### GIVEN INFORMATION
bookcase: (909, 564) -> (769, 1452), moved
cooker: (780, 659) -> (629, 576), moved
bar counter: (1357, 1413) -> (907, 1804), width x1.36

--

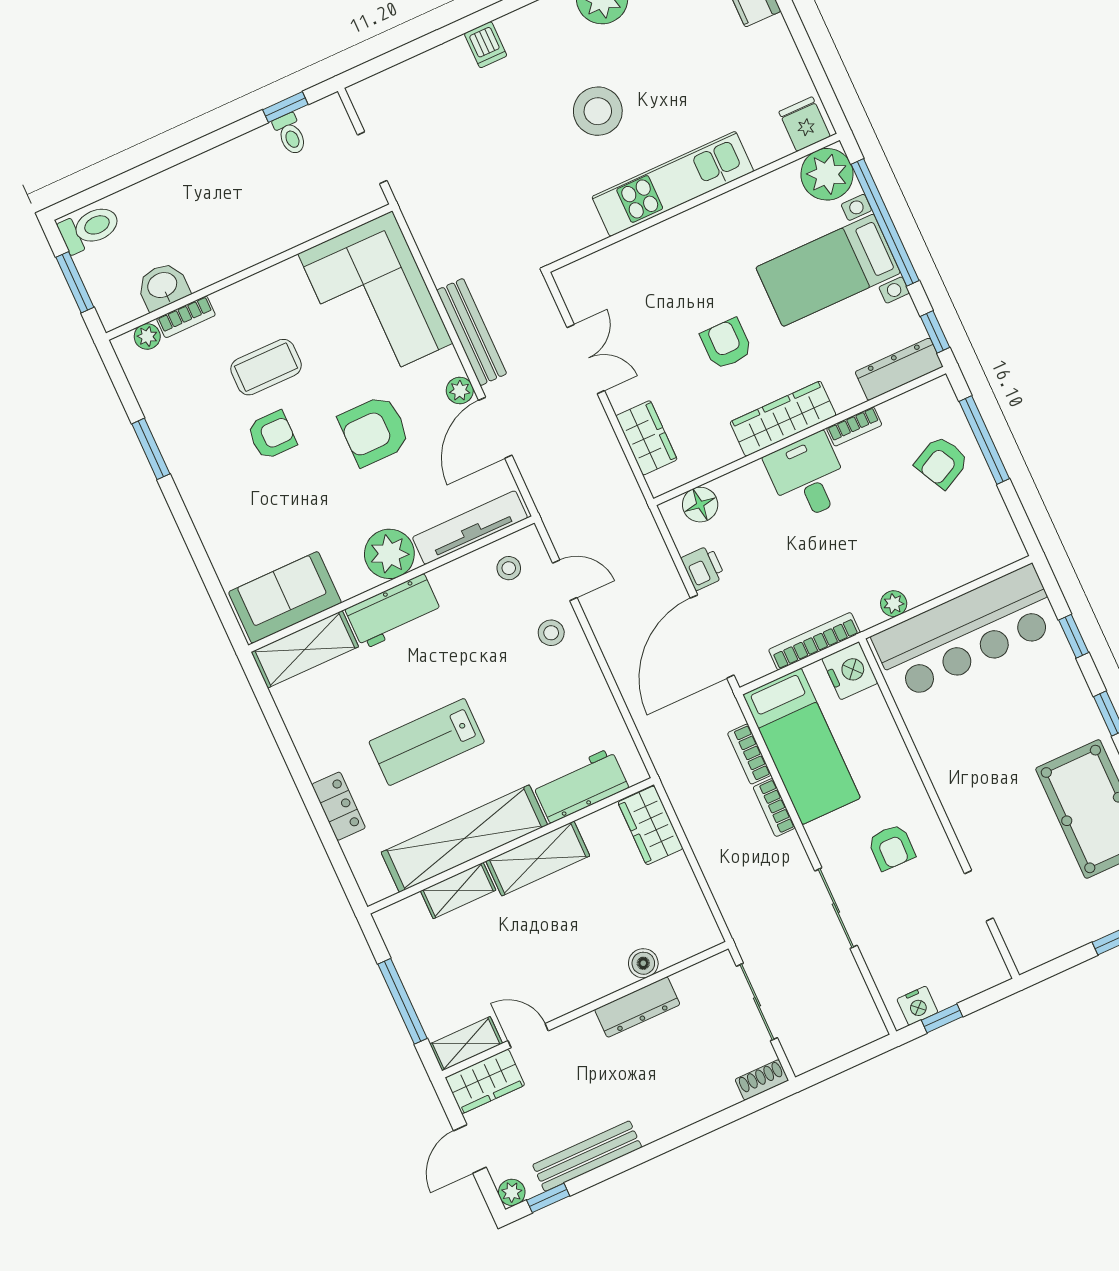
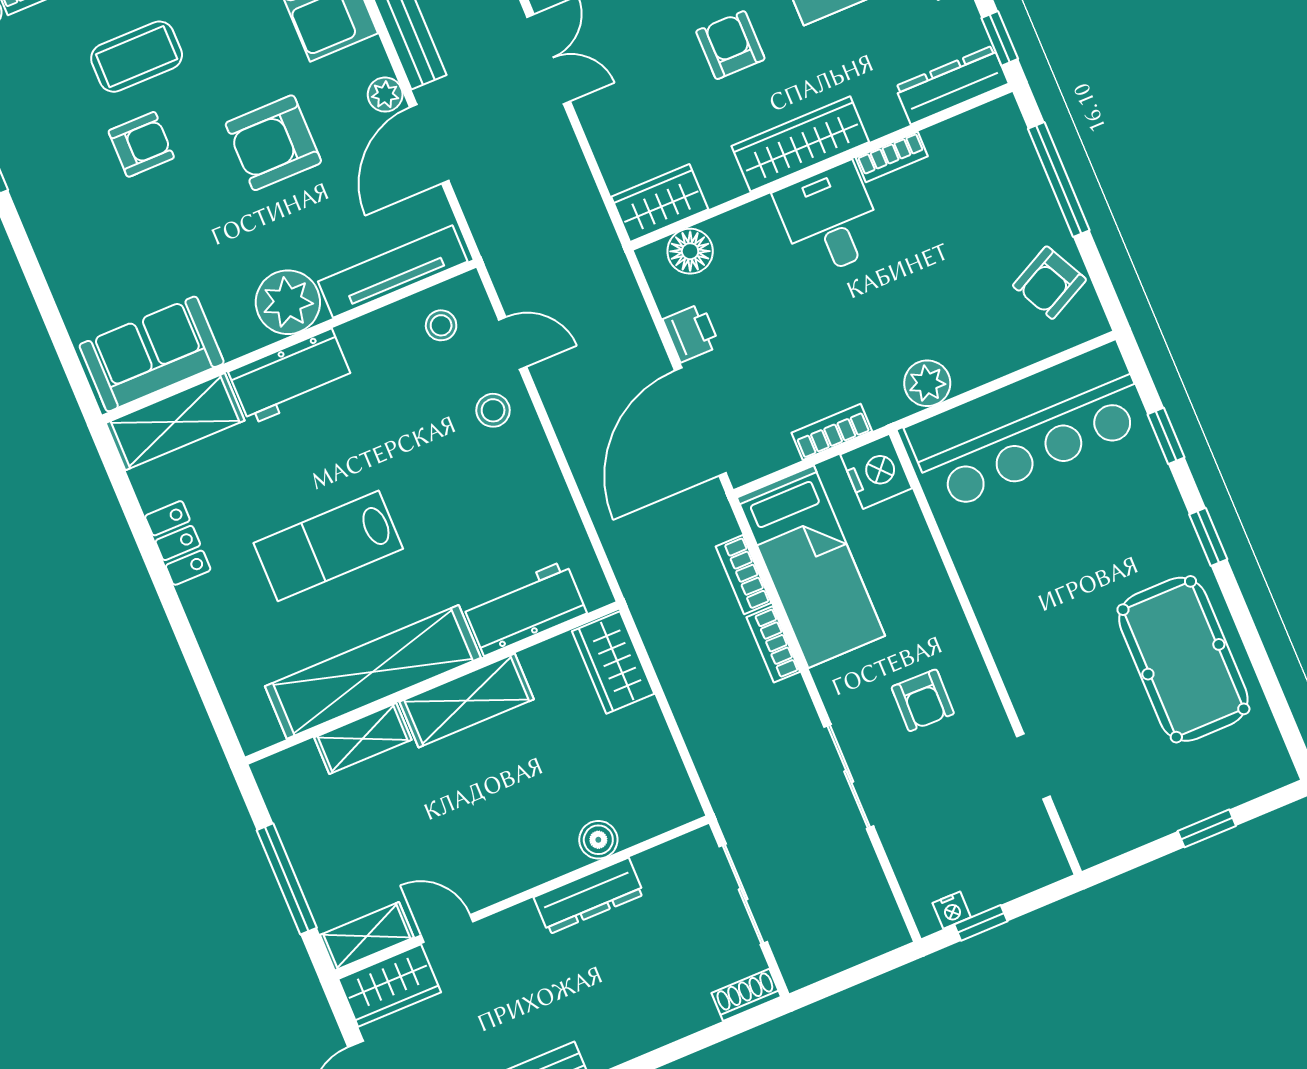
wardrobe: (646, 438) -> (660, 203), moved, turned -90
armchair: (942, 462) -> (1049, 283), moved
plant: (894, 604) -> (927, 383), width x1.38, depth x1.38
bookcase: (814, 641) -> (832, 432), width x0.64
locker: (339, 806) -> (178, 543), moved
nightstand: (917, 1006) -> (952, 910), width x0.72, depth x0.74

...

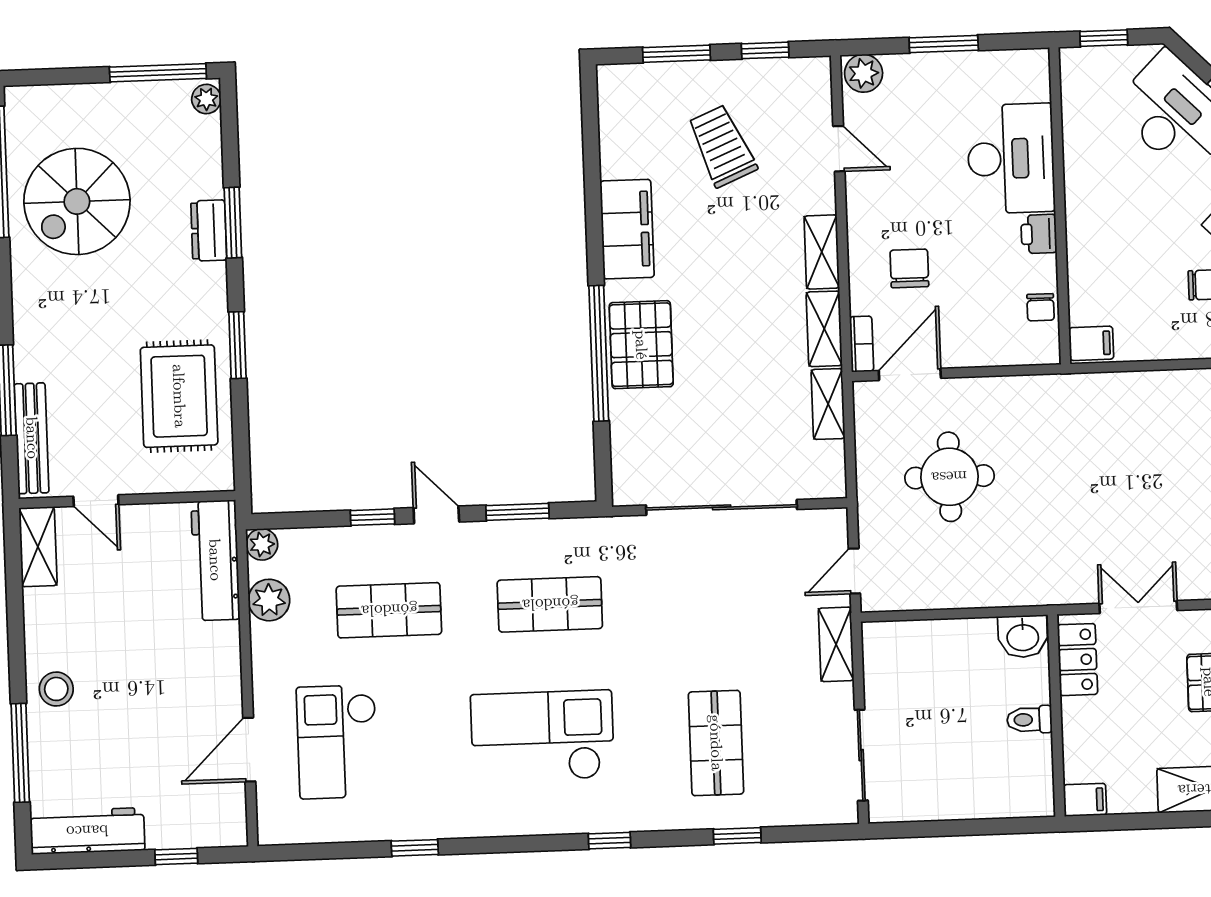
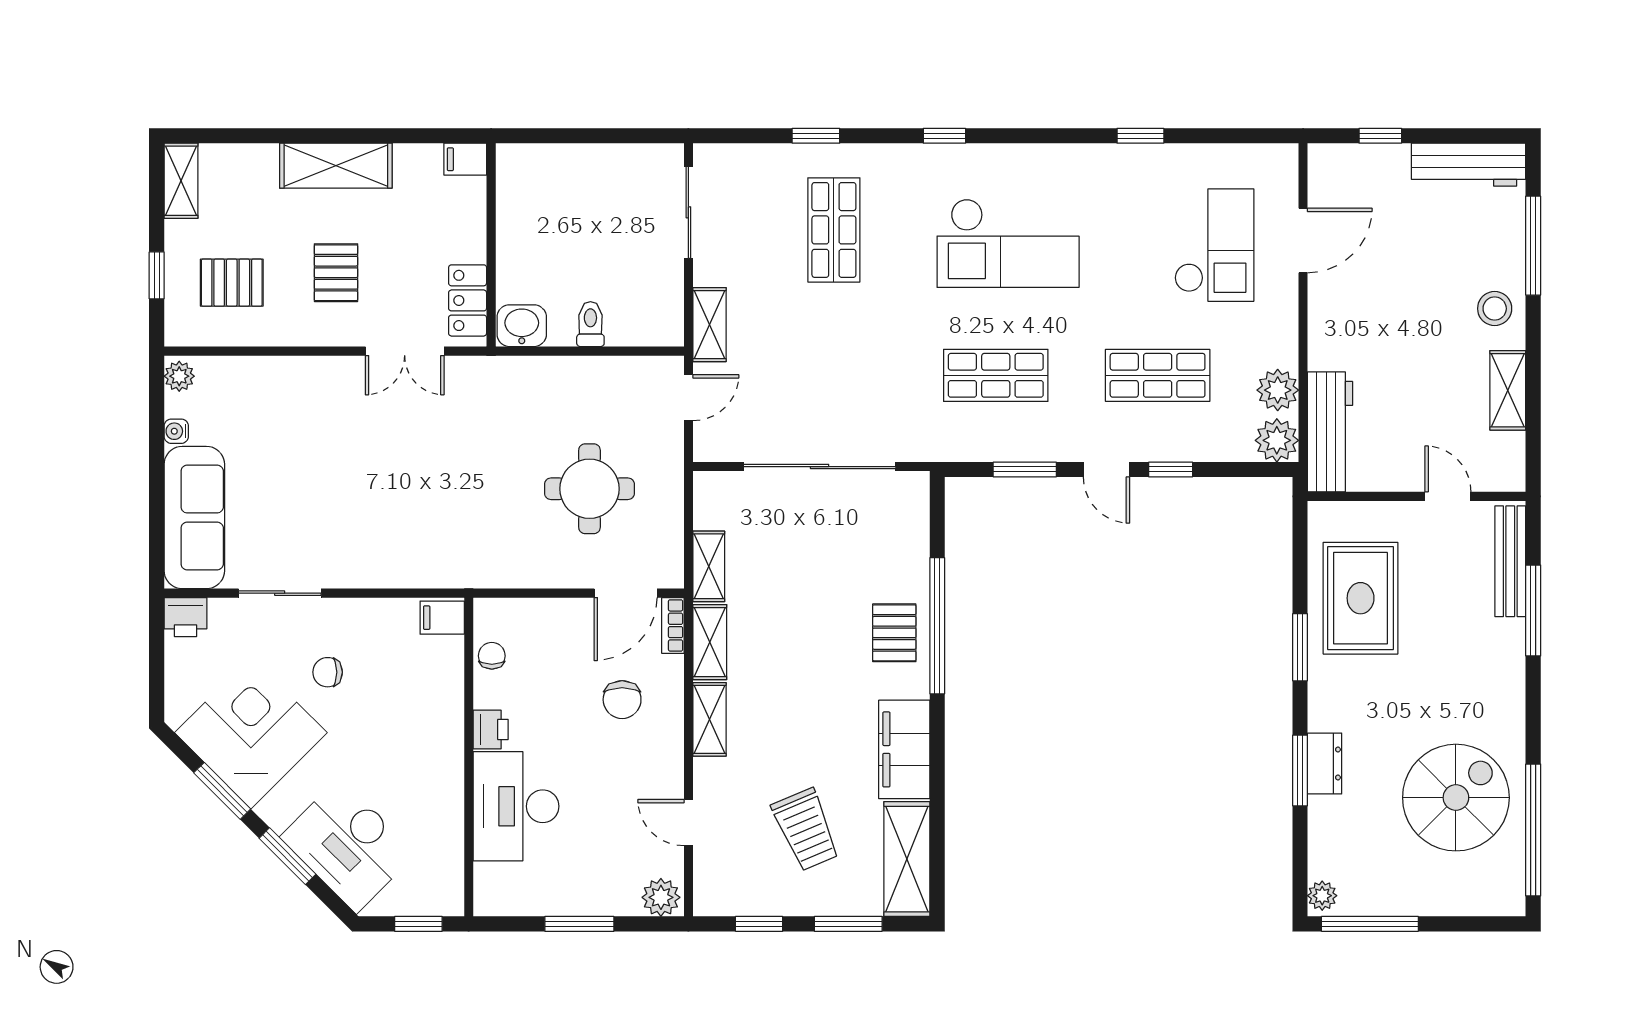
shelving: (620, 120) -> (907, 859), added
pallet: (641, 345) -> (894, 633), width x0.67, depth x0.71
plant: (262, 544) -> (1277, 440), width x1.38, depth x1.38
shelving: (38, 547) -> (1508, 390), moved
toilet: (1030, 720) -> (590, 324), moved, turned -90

### THE TASK
Only one part of the material above is to be transcribed, namely the lines starting with the line that has "bookcase: (909, 564) -> (769, 1452), moved" and going on through the line that has "bar counter: (1357, 1413)", exactly as they stand.

### FINAL ANSWER
bookcase: (909, 564) -> (769, 1452), moved
cooker: (780, 659) -> (629, 576), moved
bar counter: (1357, 1413) -> (907, 1804), width x1.36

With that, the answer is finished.